ASSIGNMENT ▸
Only the lines running from the one with "where | amount |" to the end of the listing should be returned, each exactly as it appears, with both ends kept.

+++++

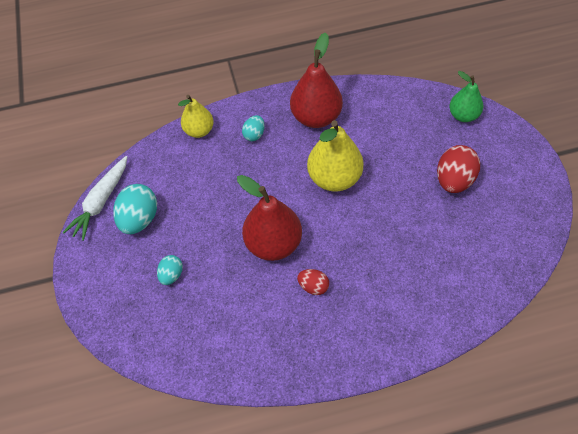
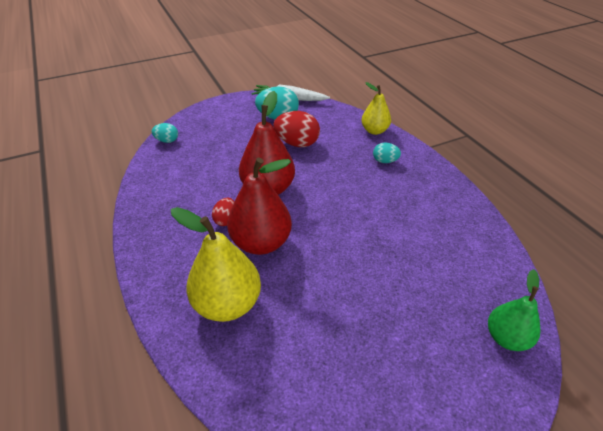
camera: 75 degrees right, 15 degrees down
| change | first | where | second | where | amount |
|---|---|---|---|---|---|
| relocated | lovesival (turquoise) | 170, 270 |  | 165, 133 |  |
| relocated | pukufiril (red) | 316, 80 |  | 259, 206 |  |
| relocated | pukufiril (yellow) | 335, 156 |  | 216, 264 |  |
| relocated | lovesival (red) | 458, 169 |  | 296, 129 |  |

+++++

SOLUTION FOR THIS PROBLEM ▸
| change | first | where | second | where | amount |
|---|---|---|---|---|---|
| relocated | lovesival (turquoise) | 170, 270 |  | 165, 133 |  |
| relocated | pukufiril (red) | 316, 80 |  | 259, 206 |  |
| relocated | pukufiril (yellow) | 335, 156 |  | 216, 264 |  |
| relocated | lovesival (red) | 458, 169 |  | 296, 129 |  |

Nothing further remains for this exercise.